* [YOUR INSTRUCTIONS]: Skip every picture while you write out the records below, from the first line through the one that contains "SW1: button (GND, N7) -> switch (GND, N7)", both ends kept.

* [DATA FOR THIS EXERCISE]:
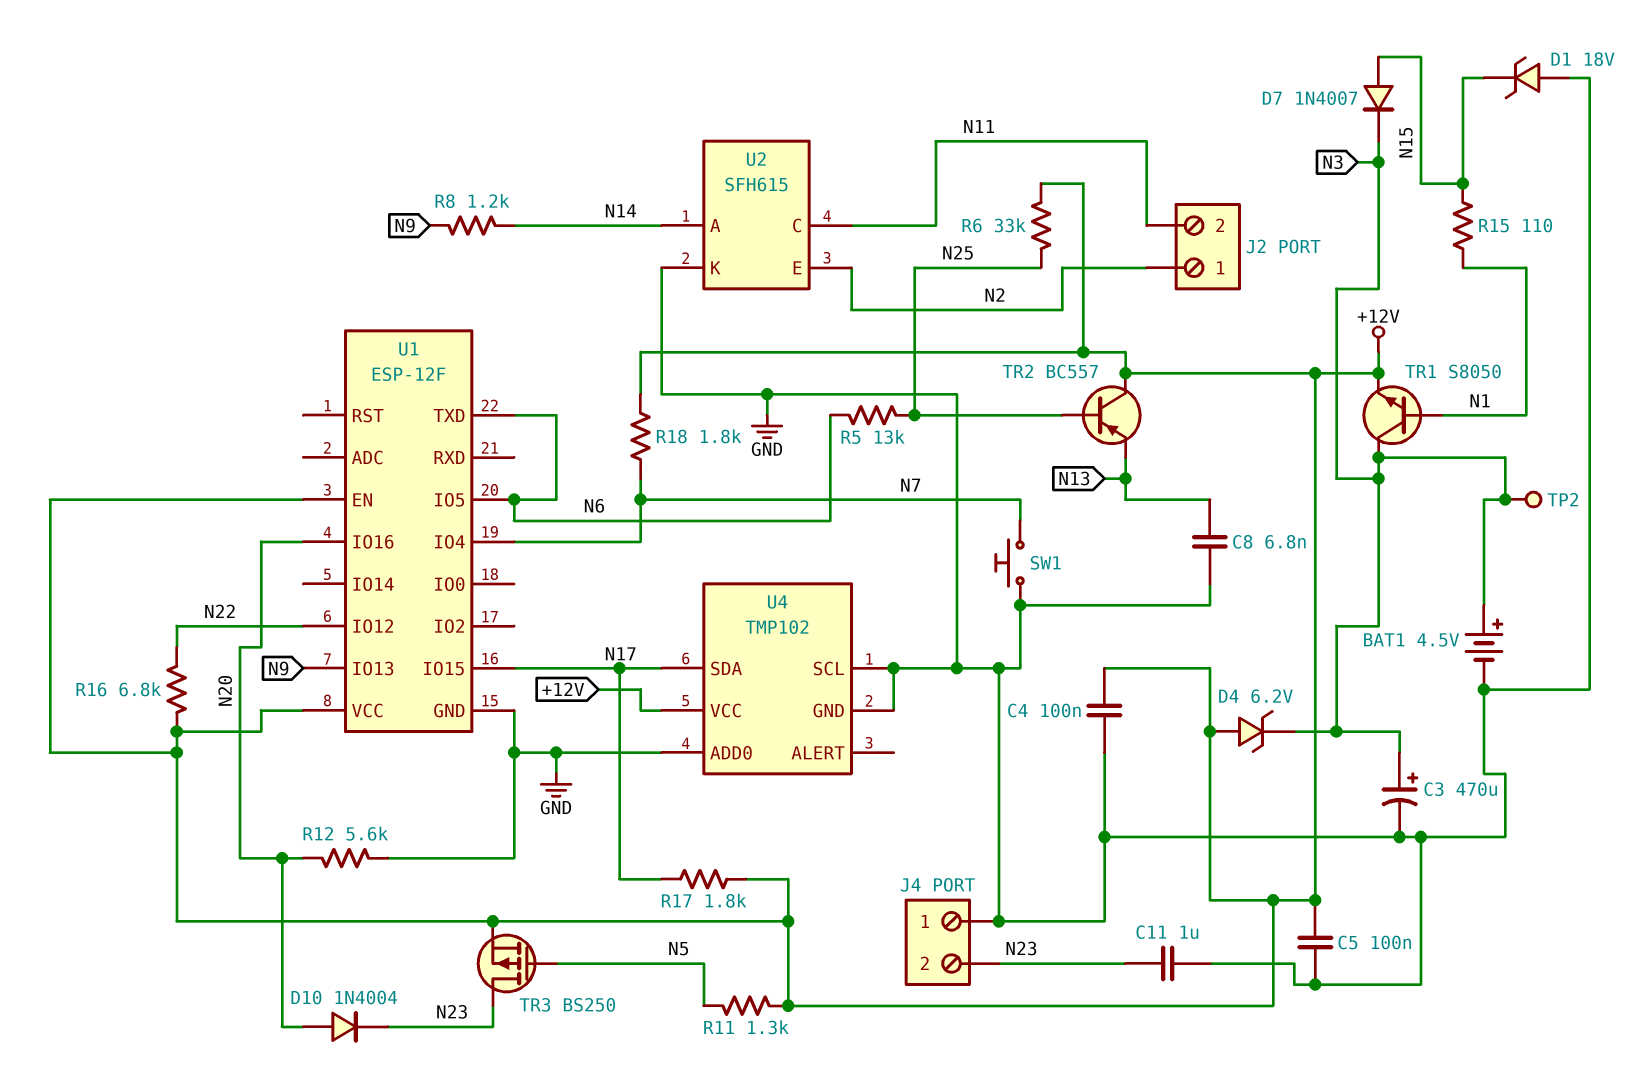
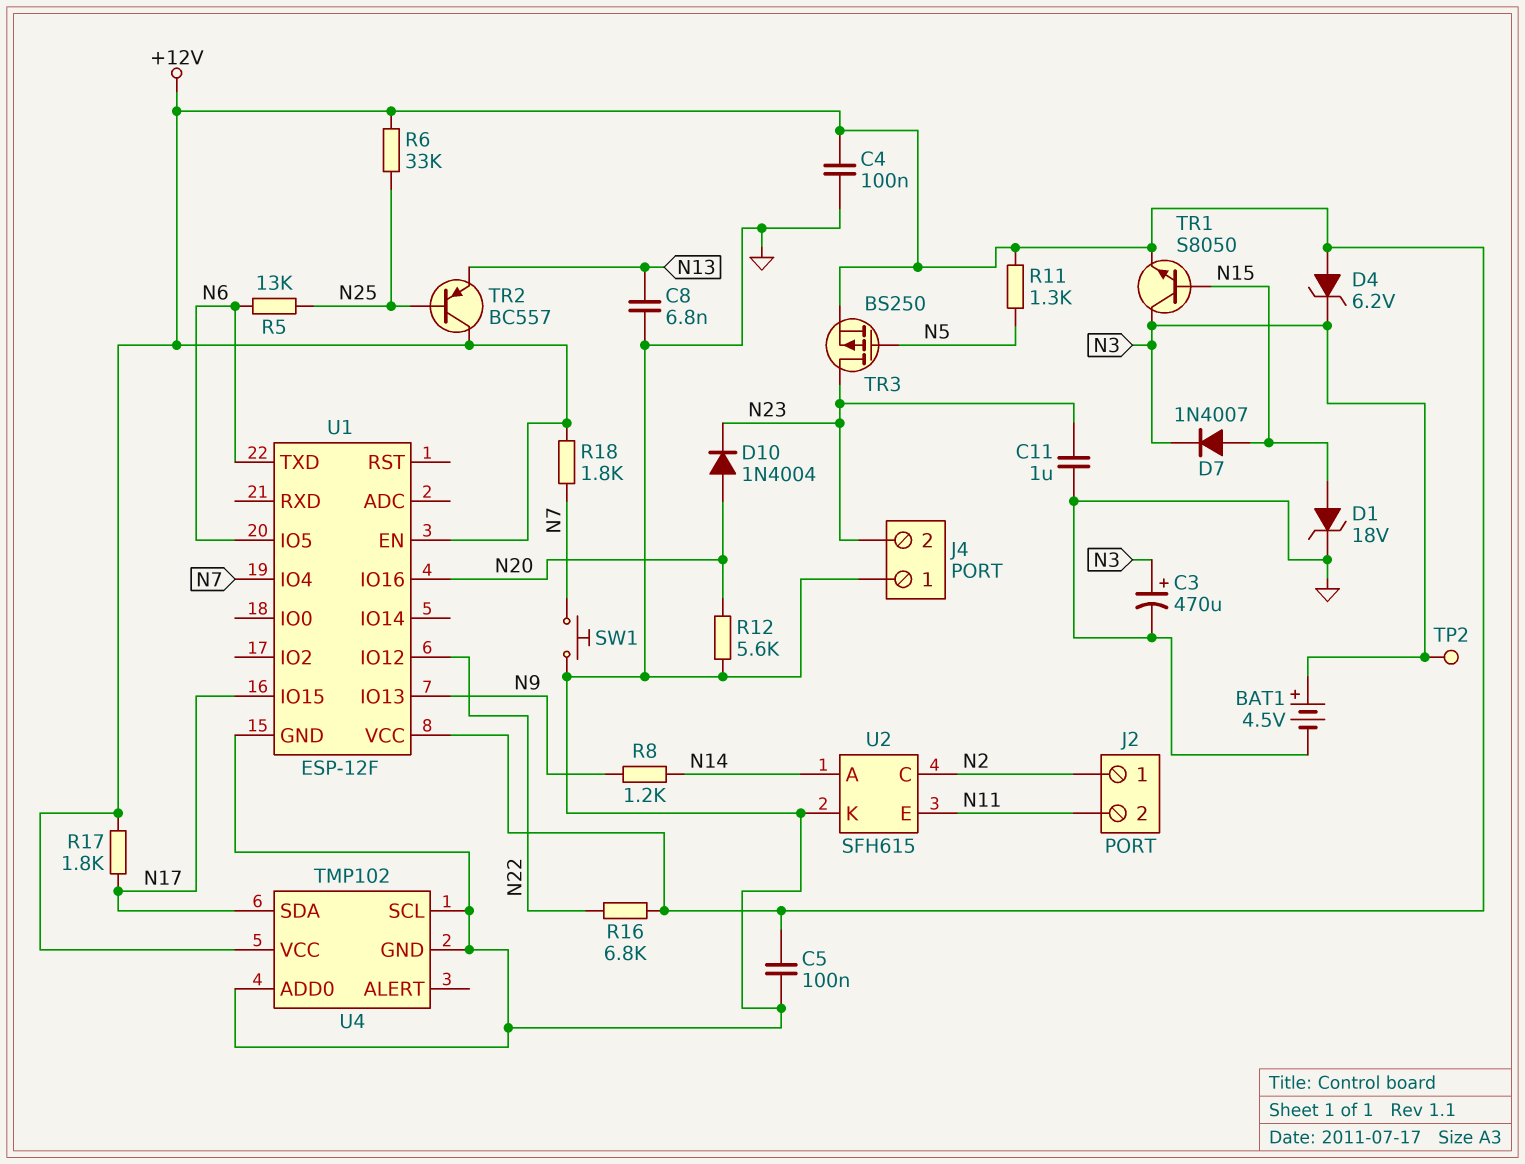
D1: zener 18V (A GND, K N15) -> zener 18V (A N15, K GND)
R15: 110 (N1, N15) -> none
TR1: NPN S8050 (B N1, C N3, E +12V) -> NPN S8050 (B N15, C N3, E +12V)
U2 pin C: N11 -> N2
U2 pin E: N2 -> N11

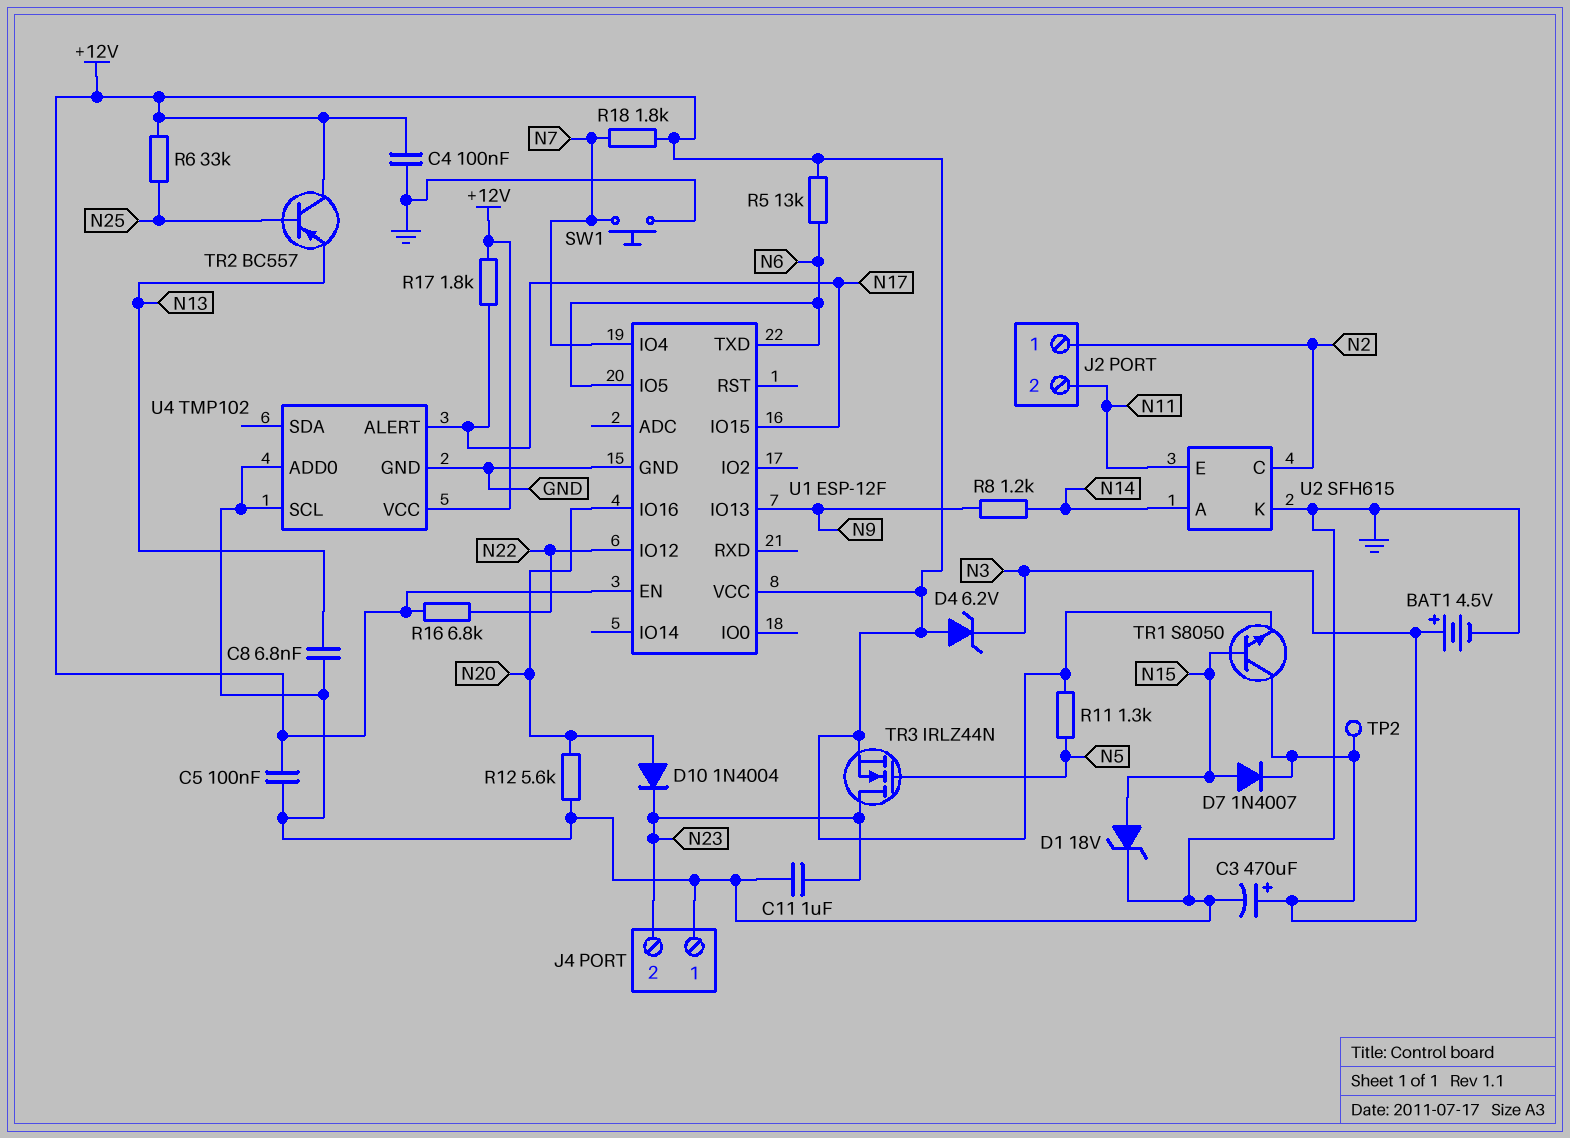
R5: 13k (N6, N25) -> 13k (+12V, N6)
TR3: PMOS BS250 (G N5, D N23, S +12V) -> NMOS IRLZ44N (G N5, D N23, S +12V)
U4 pin ALERT: none -> N17
U4 pin SDA: N17 -> none

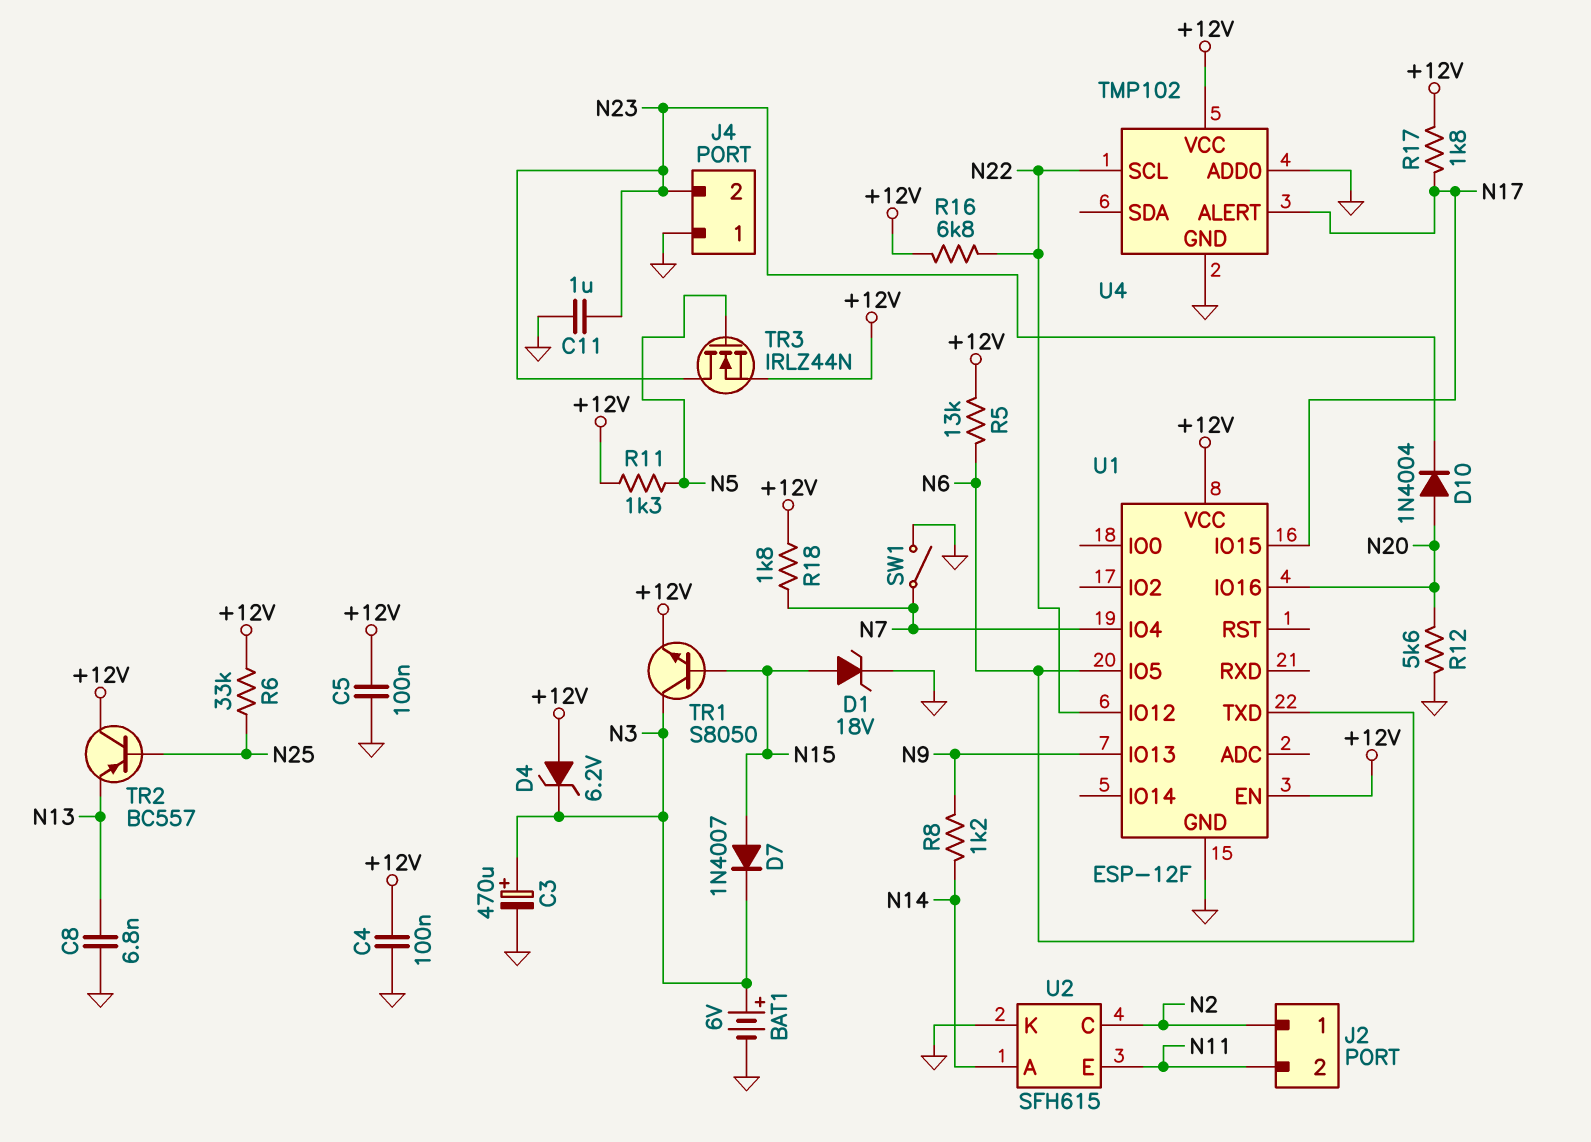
BAT1: 4.5V (plus N3, minus GND) -> 6V (plus N3, minus GND)
SW1: button (GND, N7) -> switch (GND, N7)
TP2: test point (N3) -> none
U4 pin SCL: GND -> N22

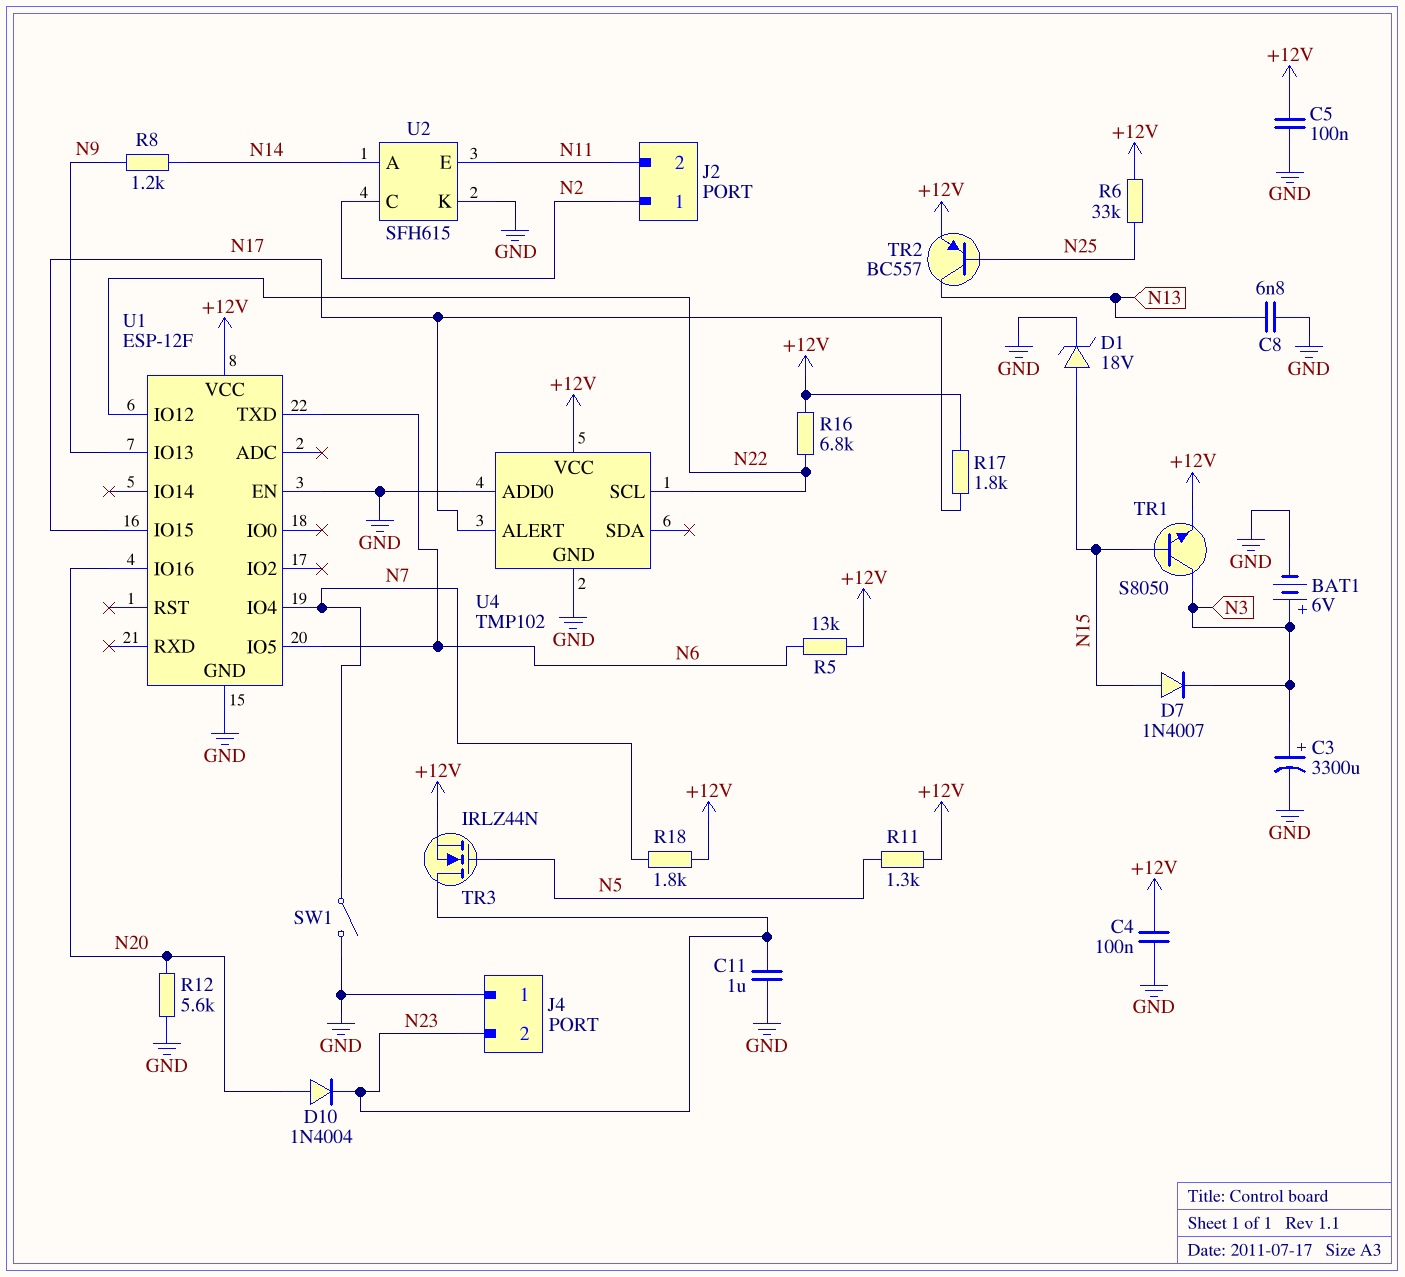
C3: 470uF (plus N3, minus GND) -> 3300uF (plus N3, minus GND)
D4: zener 6.2V (A +12V, K N3) -> none
TR2: PNP BC557 (B N25, C +12V, E N13) -> PNP BC557 (B N25, C N13, E +12V)
U1 pin EN: +12V -> GND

* [OUTPUT]:
D1: zener 18V (A GND, K N15) -> zener 18V (A N15, K GND)
R15: 110 (N1, N15) -> none
TR1: NPN S8050 (B N1, C N3, E +12V) -> NPN S8050 (B N15, C N3, E +12V)
U2 pin C: N11 -> N2
U2 pin E: N2 -> N11

R5: 13k (N6, N25) -> 13k (+12V, N6)
TR3: PMOS BS250 (G N5, D N23, S +12V) -> NMOS IRLZ44N (G N5, D N23, S +12V)
U4 pin ALERT: none -> N17
U4 pin SDA: N17 -> none

BAT1: 4.5V (plus N3, minus GND) -> 6V (plus N3, minus GND)
SW1: button (GND, N7) -> switch (GND, N7)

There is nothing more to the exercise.